[Saved data entries]
╭──
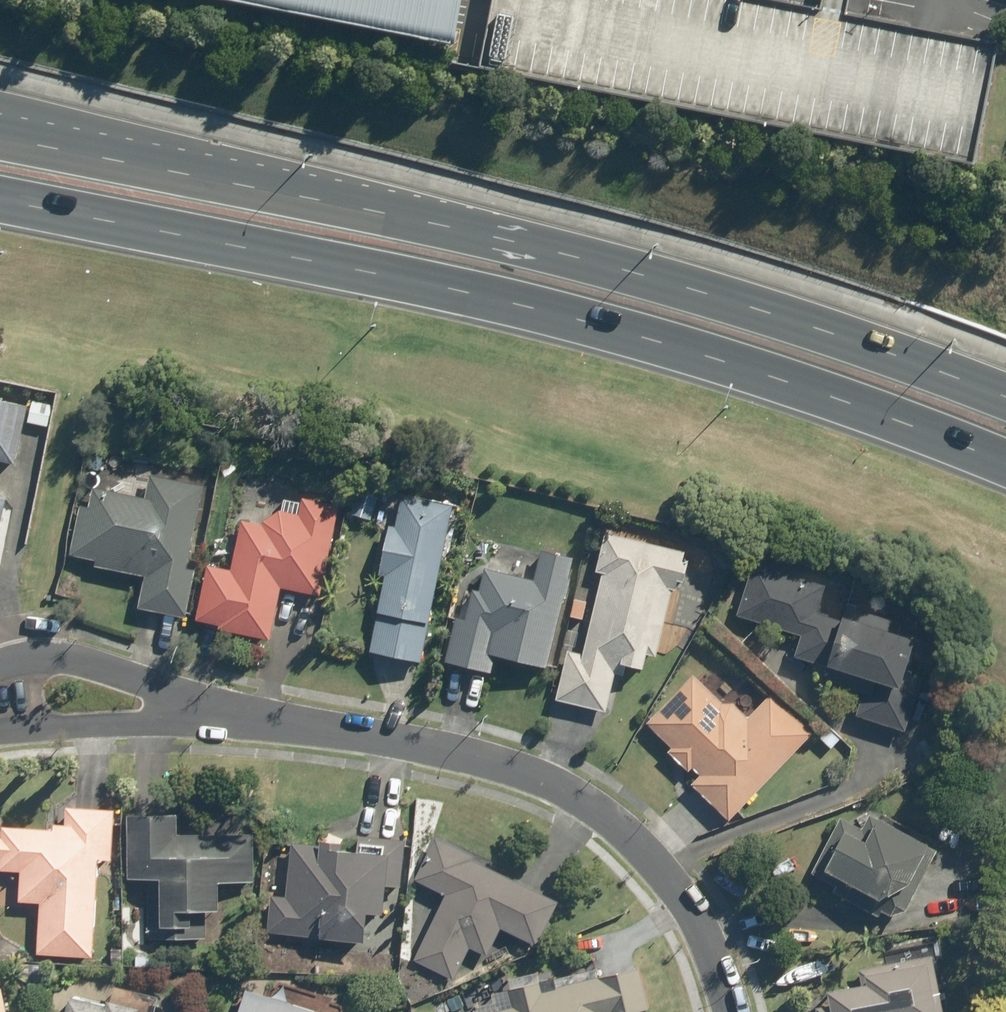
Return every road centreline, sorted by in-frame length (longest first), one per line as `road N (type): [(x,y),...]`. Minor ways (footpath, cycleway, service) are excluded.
road 1 (primary): [(1005,454),(575,313),(313,250),(0,195)]
road 2 (primary): [(0,137),(577,252),(865,331),(1005,387)]
road 3 (residential): [(731,1011),(680,895),(597,812),(472,759),(222,712)]
road 4 (residential): [(0,667),(97,666),(222,712)]
road 5 (residential): [(222,712),(0,735)]

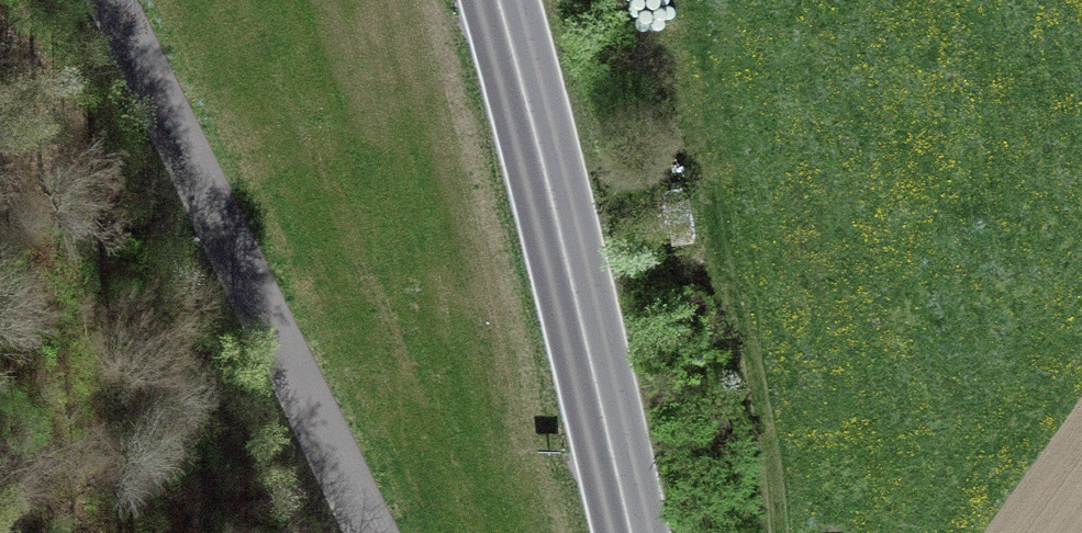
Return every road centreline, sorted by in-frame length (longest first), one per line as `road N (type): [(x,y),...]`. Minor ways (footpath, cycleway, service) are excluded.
road 1 (track): [(374,532),(112,0)]
road 2 (secondary): [(630,532),(497,0)]
road 3 (track): [(758,532),(722,293)]

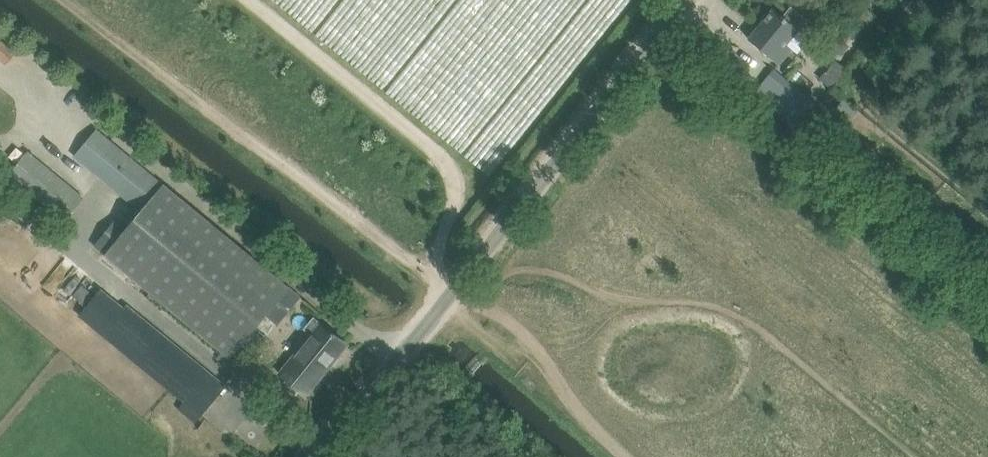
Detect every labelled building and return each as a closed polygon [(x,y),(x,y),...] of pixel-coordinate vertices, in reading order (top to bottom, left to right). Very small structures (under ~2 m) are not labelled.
[(750,37),(749,38),(757,44),(781,64),(793,49),(787,44),(799,29),(805,22),(789,9),(783,16),(774,8),(757,29),(750,37)] [(17,52),(0,36),(0,57),(7,63),(17,52)] [(834,56),(819,75),(833,86),(848,67),(834,56)] [(814,101),(774,67),(755,91),(797,127),(802,121),(820,136),(832,120),(812,104),(814,101)] [(300,296),(97,128),(74,156),(143,212),(131,226),(118,216),(95,244),(242,366),(267,336),(255,327),(267,315),(278,324),(300,296)] [(8,175),(64,222),(85,197),(29,150),(8,175)] [(211,373),(127,303),(103,332),(187,402),(202,415),(226,386),(211,373)] [(306,394),(320,378),(348,344),(315,316),(305,328),(313,335),(281,373),(288,379),(285,383),(296,392),(299,388),(306,394)]
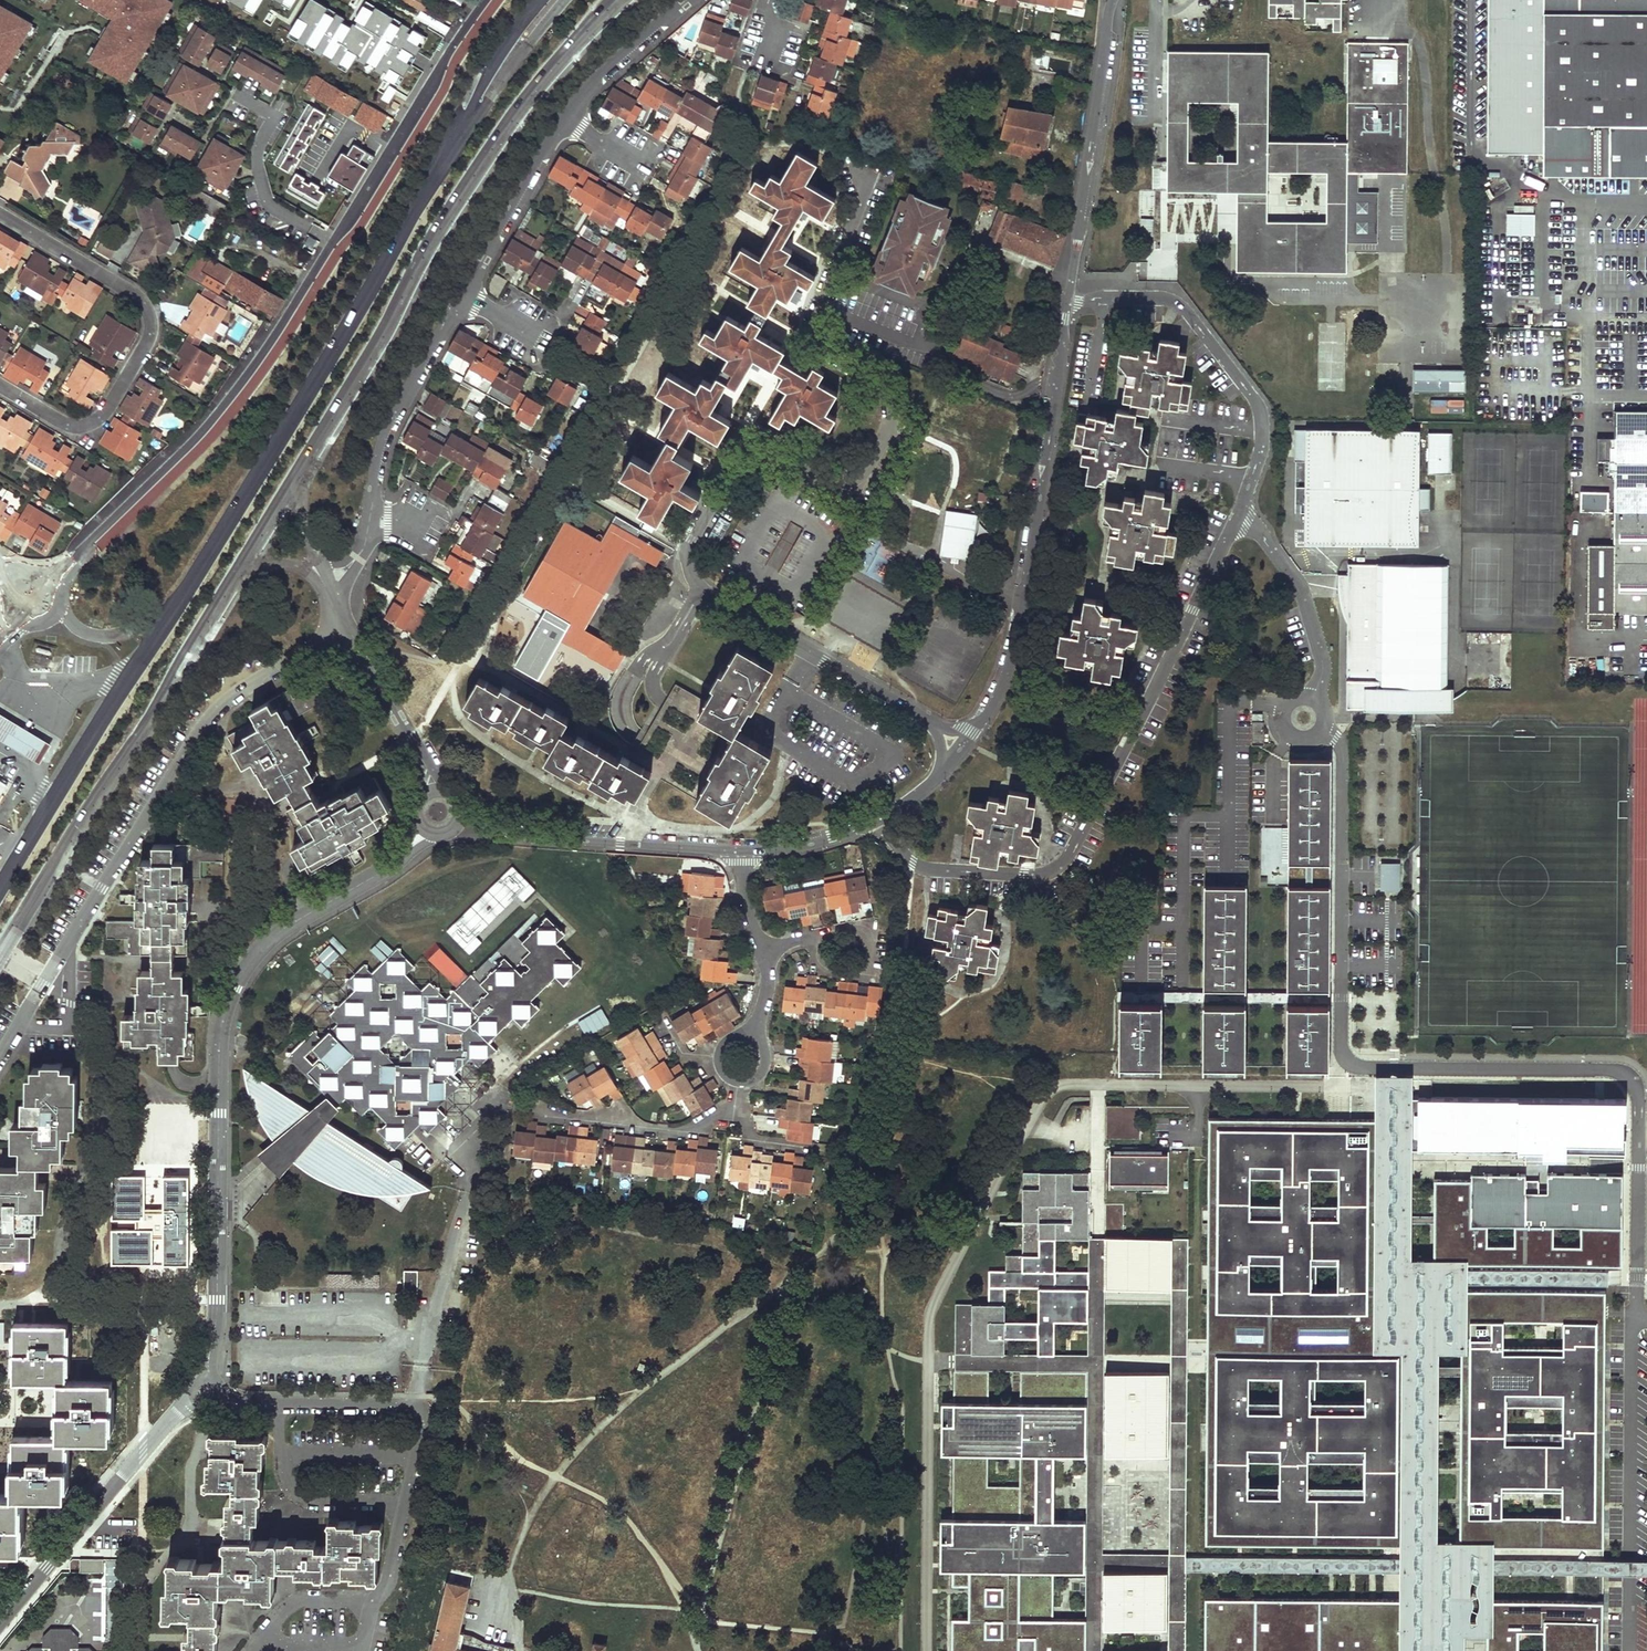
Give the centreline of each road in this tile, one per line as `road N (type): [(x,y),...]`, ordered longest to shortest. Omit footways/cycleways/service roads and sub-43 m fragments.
road 1 (residential): [(960,751),(926,721),(705,593),(688,566),(688,545),(735,455),(765,447),(824,479),(859,471),(890,419),(881,381),(819,344),(813,323),(862,201),(861,174)]
road 2 (unclassified): [(48,584),(236,391),(486,0)]
road 3 (secondary): [(540,0),(176,603)]
road 4 (residential): [(428,833),(398,861),(297,917),(238,978),(218,1055),(217,1300),(202,1393)]
road 5 (unclassified): [(1321,725),(1343,759),(1345,1059),(1355,1067),(1610,1069),(1631,1081)]
road 6 (residential): [(877,820),(912,862),(933,870),(1037,875),(1061,864),(1238,516)]
road 7 (secondary): [(301,482),(488,159),(532,95),(624,0)]
road 8 (residential): [(0,1063),(205,719),(234,691),(349,627)]
road 9 (residential): [(202,1393),(281,1405),(425,1401),(363,1650)]
road 10 (residential): [(1067,298),(1010,659),(987,717),(960,751)]
road 11 (secondary): [(0,958),(247,569)]
road 12 (residential): [(0,214),(136,294),(151,323),(147,342),(90,424),(60,422),(0,386)]
road 13 (residential): [(1238,516),(1262,446),(1261,414),(1189,311),(1165,298),(1067,298)]
road 14 (secondary): [(176,603),(0,885)]
road 15 (residential): [(202,1393),(160,1427),(0,1633)]
road 16 (residential): [(1112,0),(1067,298)]
road 17 (residential): [(742,851),(522,835),(459,812)]
road 18 (residential): [(368,515),(383,436),(464,295)]
road 19 (unclassified): [(1238,516),(1299,585),(1323,656),(1314,701)]
road 20 (residential): [(537,1107),(691,1129),(734,1101)]
road 21 (residential): [(464,295),(566,119)]
road 22 (residential): [(436,790),(349,627)]
road 23 (residential): [(566,119),(594,82),(688,0)]
road 24 (residential): [(805,939),(859,931),(871,949),(867,974),(825,972),(812,952)]
road 25 (residential): [(176,603),(146,626),(103,635),(63,615),(48,584)]
road 26 (residential): [(877,820),(827,840),(742,851)]

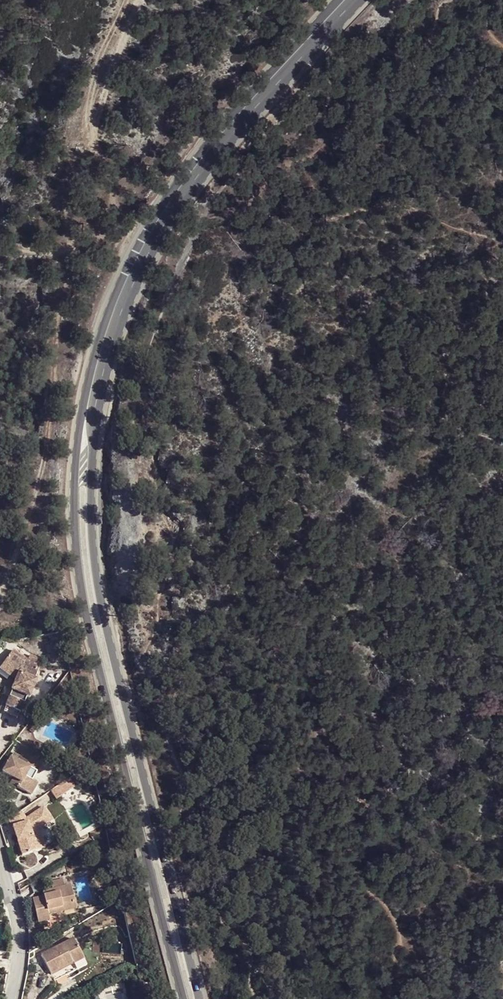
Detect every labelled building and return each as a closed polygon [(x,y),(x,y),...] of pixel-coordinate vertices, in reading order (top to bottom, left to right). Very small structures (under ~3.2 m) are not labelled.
╰──
- Requirement -
Starting with the line that holds "Give the centreline", print each line through the last one of the data exactly as written, but do not include the pictures.

- Answer box -
Give the centreline of each road in this tile, one per line as `road N (type): [(x,y),...]`, ordered longest to shortest. Omit footways/cycleways/service roads and sub-43 m fragments.
road 1 (residential): [(960,751),(926,721),(705,593),(688,566),(688,545),(735,455),(765,447),(824,479),(859,471),(890,419),(881,381),(819,344),(813,323),(862,201),(861,174)]
road 2 (unclassified): [(48,584),(236,391),(486,0)]
road 3 (secondary): [(540,0),(176,603)]
road 4 (residential): [(428,833),(398,861),(297,917),(238,978),(218,1055),(217,1300),(202,1393)]
road 5 (unclassified): [(1321,725),(1343,759),(1345,1059),(1355,1067),(1610,1069),(1631,1081)]
road 6 (residential): [(877,820),(912,862),(933,870),(1037,875),(1061,864),(1238,516)]
road 7 (secondary): [(301,482),(488,159),(532,95),(624,0)]
road 8 (residential): [(0,1063),(205,719),(234,691),(349,627)]
road 9 (residential): [(202,1393),(281,1405),(425,1401),(363,1650)]
road 10 (residential): [(1067,298),(1010,659),(987,717),(960,751)]
road 11 (secondary): [(0,958),(247,569)]
road 12 (residential): [(0,214),(136,294),(151,323),(147,342),(90,424),(60,422),(0,386)]
road 13 (residential): [(1238,516),(1262,446),(1261,414),(1189,311),(1165,298),(1067,298)]
road 14 (secondary): [(176,603),(0,885)]
road 15 (residential): [(202,1393),(160,1427),(0,1633)]
road 16 (residential): [(1112,0),(1067,298)]
road 17 (residential): [(742,851),(522,835),(459,812)]
road 18 (residential): [(368,515),(383,436),(464,295)]
road 19 (unclassified): [(1238,516),(1299,585),(1323,656),(1314,701)]
road 20 (residential): [(537,1107),(691,1129),(734,1101)]
road 21 (residential): [(464,295),(566,119)]
road 22 (residential): [(436,790),(349,627)]
road 23 (residential): [(566,119),(594,82),(688,0)]
road 24 (residential): [(805,939),(859,931),(871,949),(867,974),(825,972),(812,952)]
road 25 (residential): [(176,603),(146,626),(103,635),(63,615),(48,584)]
road 26 (residential): [(877,820),(827,840),(742,851)]

Detect every labelled building and return each as a closed polygon [(x,y),(x,y),...] of pixel-coordinate vertices, in reading order (top to bottom, left to right). Very small structures (under ~3.2 m) are not labelled.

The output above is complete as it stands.